Copy out the whole listing below word for word, keeping every line as it stands.

- **DATA PROVIDED**:
+---+

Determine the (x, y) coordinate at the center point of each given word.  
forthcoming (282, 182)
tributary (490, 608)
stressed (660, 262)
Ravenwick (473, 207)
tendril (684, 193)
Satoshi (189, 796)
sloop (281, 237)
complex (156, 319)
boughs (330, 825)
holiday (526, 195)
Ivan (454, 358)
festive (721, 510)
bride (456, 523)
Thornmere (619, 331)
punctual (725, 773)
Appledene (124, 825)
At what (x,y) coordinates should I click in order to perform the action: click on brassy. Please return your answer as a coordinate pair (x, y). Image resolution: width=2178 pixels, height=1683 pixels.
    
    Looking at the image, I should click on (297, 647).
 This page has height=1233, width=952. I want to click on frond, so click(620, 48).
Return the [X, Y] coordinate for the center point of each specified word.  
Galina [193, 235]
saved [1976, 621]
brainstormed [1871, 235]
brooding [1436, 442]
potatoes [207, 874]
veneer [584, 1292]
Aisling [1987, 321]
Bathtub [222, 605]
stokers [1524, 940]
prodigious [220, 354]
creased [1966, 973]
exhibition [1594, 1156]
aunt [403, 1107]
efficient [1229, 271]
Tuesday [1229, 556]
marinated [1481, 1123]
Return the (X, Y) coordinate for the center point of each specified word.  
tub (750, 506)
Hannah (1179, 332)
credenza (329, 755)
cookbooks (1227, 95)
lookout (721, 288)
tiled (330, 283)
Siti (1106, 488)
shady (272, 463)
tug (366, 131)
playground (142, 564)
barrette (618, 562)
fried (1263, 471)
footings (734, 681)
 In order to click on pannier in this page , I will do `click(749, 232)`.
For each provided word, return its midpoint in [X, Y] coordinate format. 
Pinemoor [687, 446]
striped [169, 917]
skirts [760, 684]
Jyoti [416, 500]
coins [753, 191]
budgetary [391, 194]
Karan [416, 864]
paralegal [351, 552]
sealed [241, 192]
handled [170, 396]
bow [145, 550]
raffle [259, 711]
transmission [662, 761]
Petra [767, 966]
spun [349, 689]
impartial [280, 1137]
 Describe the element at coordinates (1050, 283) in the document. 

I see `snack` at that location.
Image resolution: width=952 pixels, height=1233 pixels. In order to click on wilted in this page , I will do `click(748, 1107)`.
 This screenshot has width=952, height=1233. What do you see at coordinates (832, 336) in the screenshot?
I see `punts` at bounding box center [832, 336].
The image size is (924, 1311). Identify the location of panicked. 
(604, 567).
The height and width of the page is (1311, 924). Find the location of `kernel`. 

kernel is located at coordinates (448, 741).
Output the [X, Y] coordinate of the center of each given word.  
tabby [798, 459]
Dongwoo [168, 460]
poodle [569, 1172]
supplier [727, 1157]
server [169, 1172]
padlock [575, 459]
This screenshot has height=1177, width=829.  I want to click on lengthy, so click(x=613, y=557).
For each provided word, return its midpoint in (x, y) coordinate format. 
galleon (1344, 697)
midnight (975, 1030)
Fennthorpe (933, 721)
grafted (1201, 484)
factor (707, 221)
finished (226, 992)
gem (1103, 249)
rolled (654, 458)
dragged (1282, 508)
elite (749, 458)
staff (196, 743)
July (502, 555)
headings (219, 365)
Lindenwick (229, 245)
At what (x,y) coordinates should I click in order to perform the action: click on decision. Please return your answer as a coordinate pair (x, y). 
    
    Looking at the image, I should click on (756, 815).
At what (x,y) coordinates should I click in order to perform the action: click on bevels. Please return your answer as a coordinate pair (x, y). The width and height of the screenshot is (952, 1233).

+---+

- **RESULT FOR THIS EXERCISE**:
Determine the (x, y) coordinate at the center point of each given word.  
forthcoming (282, 182)
tributary (490, 608)
stressed (660, 262)
Ravenwick (473, 207)
tendril (684, 193)
Satoshi (189, 796)
sloop (281, 237)
complex (156, 319)
boughs (330, 825)
holiday (526, 195)
Ivan (454, 358)
festive (721, 510)
bride (456, 523)
Thornmere (619, 331)
punctual (725, 773)
Appledene (124, 825)
At what (x,y) coordinates should I click in order to perform the action: click on brassy. Please return your answer as a coordinate pair (x, y). Image resolution: width=2178 pixels, height=1683 pixels.
    
    Looking at the image, I should click on (297, 647).
 This page has height=1233, width=952. I want to click on frond, so click(620, 48).
Return the [X, Y] coordinate for the center point of each specified word.  
Galina [193, 235]
saved [1976, 621]
brainstormed [1871, 235]
brooding [1436, 442]
potatoes [207, 874]
veneer [584, 1292]
Aisling [1987, 321]
Bathtub [222, 605]
stokers [1524, 940]
prodigious [220, 354]
creased [1966, 973]
exhibition [1594, 1156]
aunt [403, 1107]
efficient [1229, 271]
Tuesday [1229, 556]
marinated [1481, 1123]
Return the (X, Y) coordinate for the center point of each specified word.  
tub (750, 506)
Hannah (1179, 332)
credenza (329, 755)
cookbooks (1227, 95)
lookout (721, 288)
tiled (330, 283)
Siti (1106, 488)
shady (272, 463)
tug (366, 131)
playground (142, 564)
barrette (618, 562)
fried (1263, 471)
footings (734, 681)
 In order to click on pannier in this page , I will do `click(749, 232)`.
For each provided word, return its midpoint in [X, Y] coordinate format. 
Pinemoor [687, 446]
striped [169, 917]
skirts [760, 684]
Jyoti [416, 500]
coins [753, 191]
budgetary [391, 194]
Karan [416, 864]
paralegal [351, 552]
sealed [241, 192]
handled [170, 396]
bow [145, 550]
raffle [259, 711]
transmission [662, 761]
Petra [767, 966]
spun [349, 689]
impartial [280, 1137]
 Describe the element at coordinates (1050, 283) in the document. 

I see `snack` at that location.
Image resolution: width=952 pixels, height=1233 pixels. In order to click on wilted in this page , I will do `click(748, 1107)`.
 This screenshot has width=952, height=1233. What do you see at coordinates (832, 336) in the screenshot?
I see `punts` at bounding box center [832, 336].
The image size is (924, 1311). Identify the location of panicked. 
(604, 567).
The height and width of the page is (1311, 924). Find the location of `kernel`. 

kernel is located at coordinates (448, 741).
Output the [X, Y] coordinate of the center of each given word.  
tabby [798, 459]
Dongwoo [168, 460]
poodle [569, 1172]
supplier [727, 1157]
server [169, 1172]
padlock [575, 459]
This screenshot has height=1177, width=829.  I want to click on lengthy, so click(x=613, y=557).
For each provided word, return its midpoint in (x, y) coordinate format. 
galleon (1344, 697)
midnight (975, 1030)
Fennthorpe (933, 721)
grafted (1201, 484)
factor (707, 221)
finished (226, 992)
gem (1103, 249)
rolled (654, 458)
dragged (1282, 508)
elite (749, 458)
staff (196, 743)
July (502, 555)
headings (219, 365)
Lindenwick (229, 245)
At what (x,y) coordinates should I click in order to perform the action: click on decision. Please return your answer as a coordinate pair (x, y). 
    
    Looking at the image, I should click on (756, 815).
At what (x,y) coordinates should I click in order to perform the action: click on bevels. Please return your answer as a coordinate pair (x, y). The width and height of the screenshot is (952, 1233).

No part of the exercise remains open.